==== Records

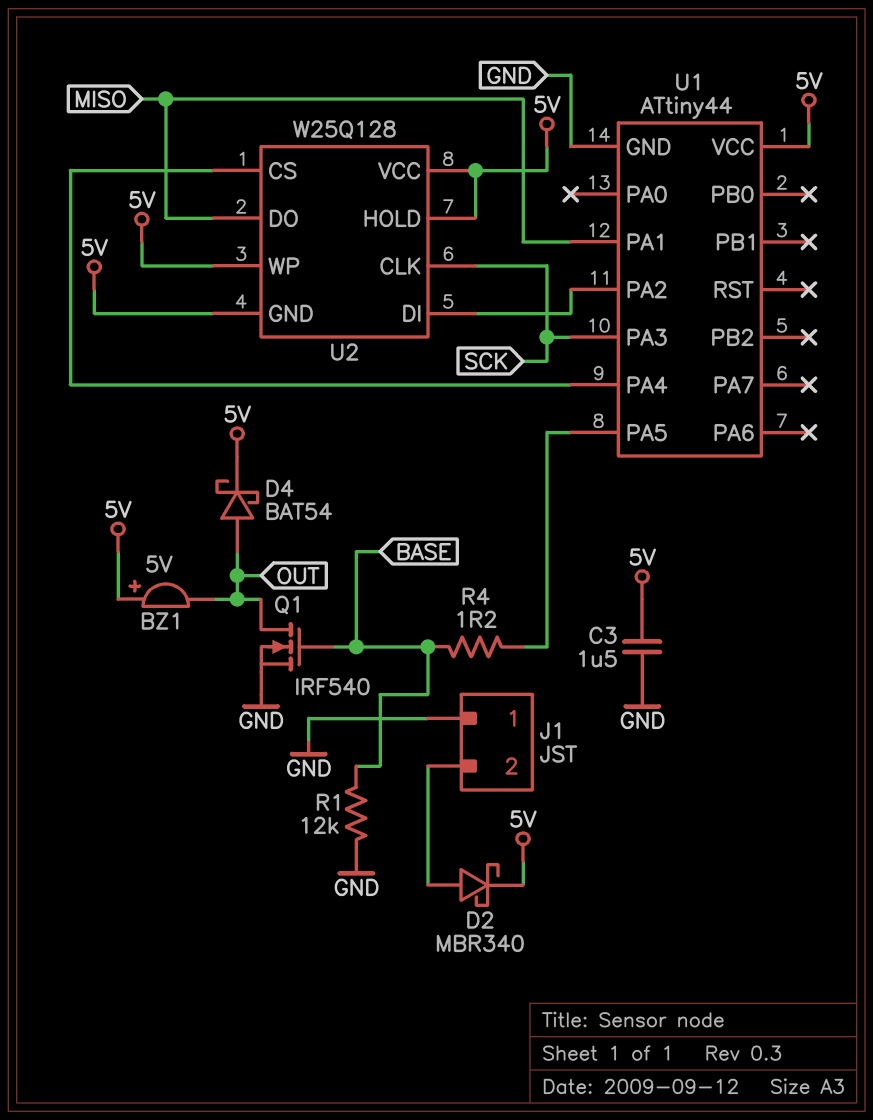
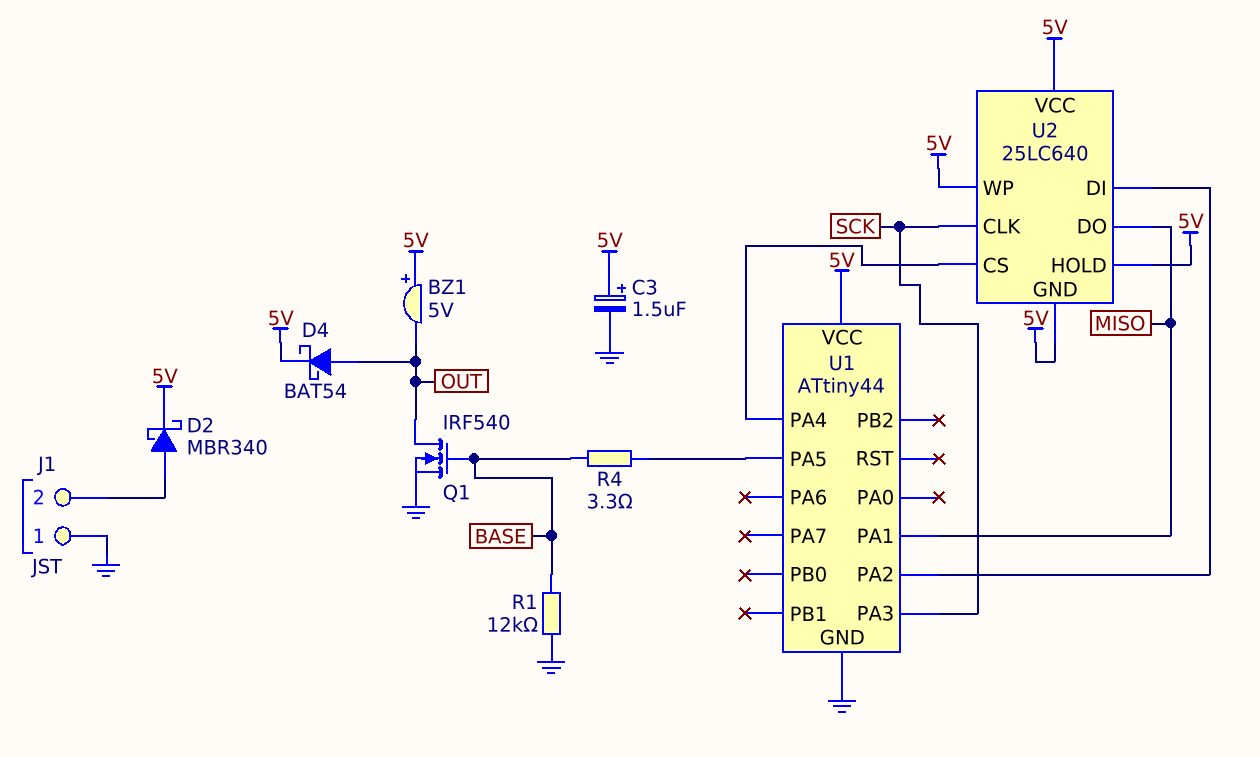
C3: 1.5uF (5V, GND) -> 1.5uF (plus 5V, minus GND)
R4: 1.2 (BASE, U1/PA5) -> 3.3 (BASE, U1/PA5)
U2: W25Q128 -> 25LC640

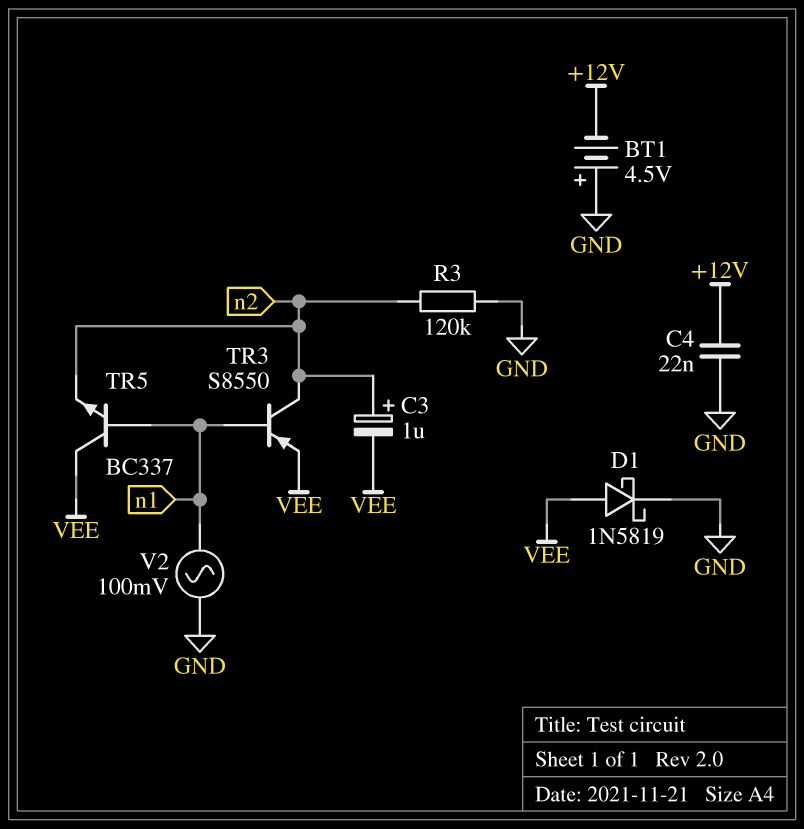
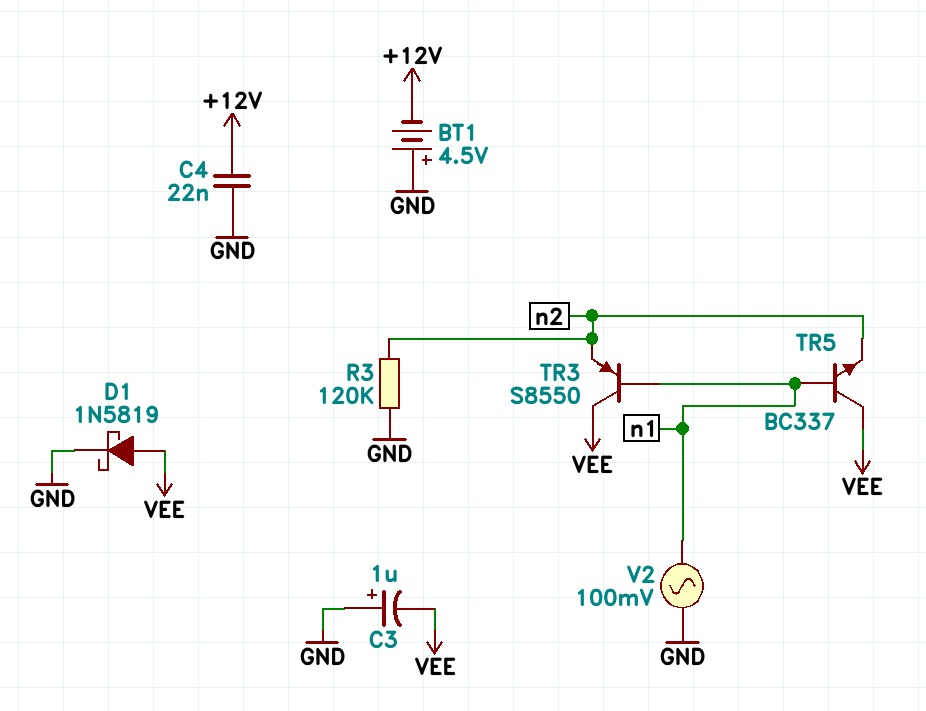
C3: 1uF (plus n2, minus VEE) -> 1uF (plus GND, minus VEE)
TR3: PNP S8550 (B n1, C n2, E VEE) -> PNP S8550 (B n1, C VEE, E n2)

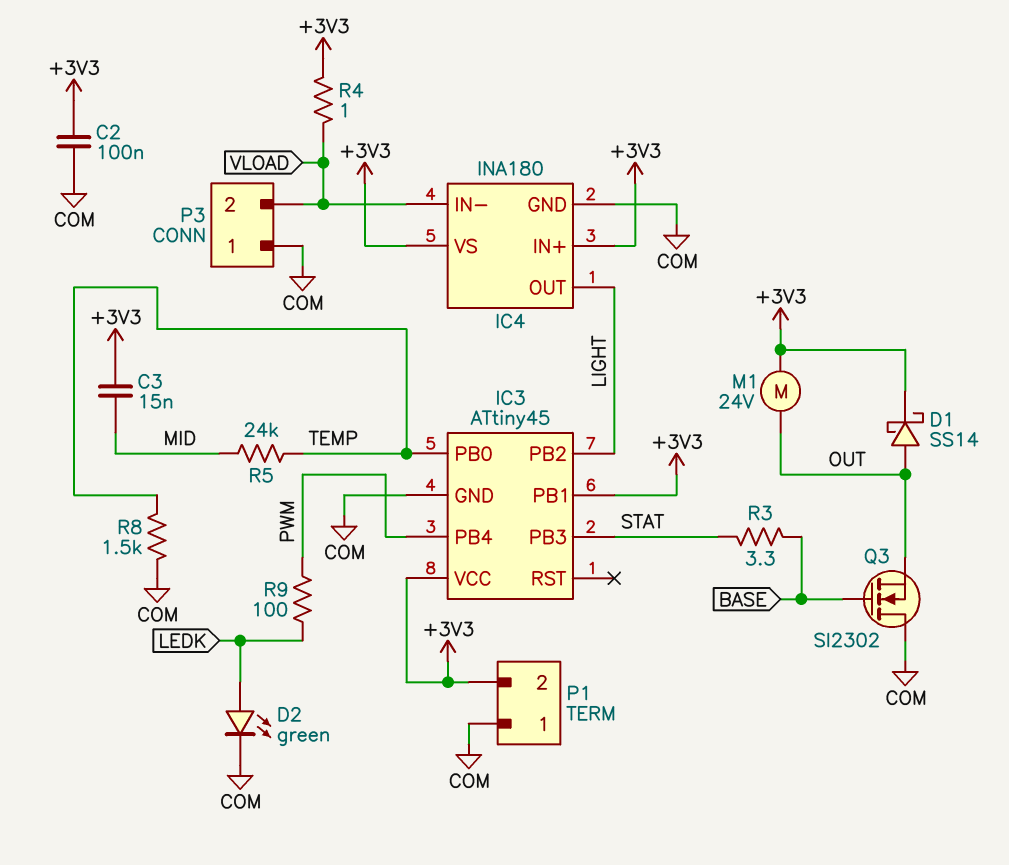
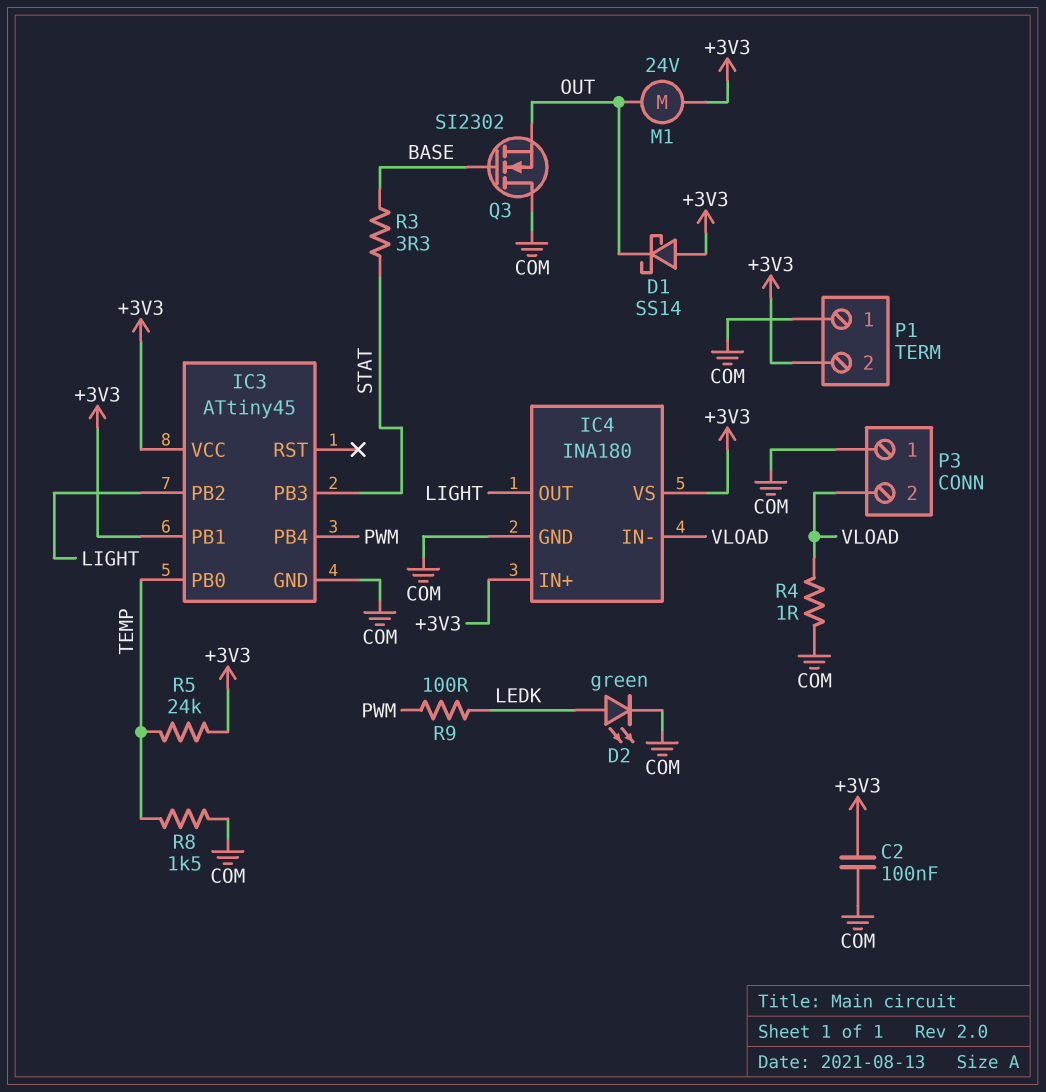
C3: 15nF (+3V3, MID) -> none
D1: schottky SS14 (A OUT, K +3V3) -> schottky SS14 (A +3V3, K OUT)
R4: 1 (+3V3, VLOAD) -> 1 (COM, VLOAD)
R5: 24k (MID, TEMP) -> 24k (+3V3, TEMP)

========

__Required action__: Retype, exactly as written, each line from the one that has "C3: 15nF (+3V3, MID) -> none" to the bottom of the entries above, and include both of those lines.

__Finished exercise__:
C3: 15nF (+3V3, MID) -> none
D1: schottky SS14 (A OUT, K +3V3) -> schottky SS14 (A +3V3, K OUT)
R4: 1 (+3V3, VLOAD) -> 1 (COM, VLOAD)
R5: 24k (MID, TEMP) -> 24k (+3V3, TEMP)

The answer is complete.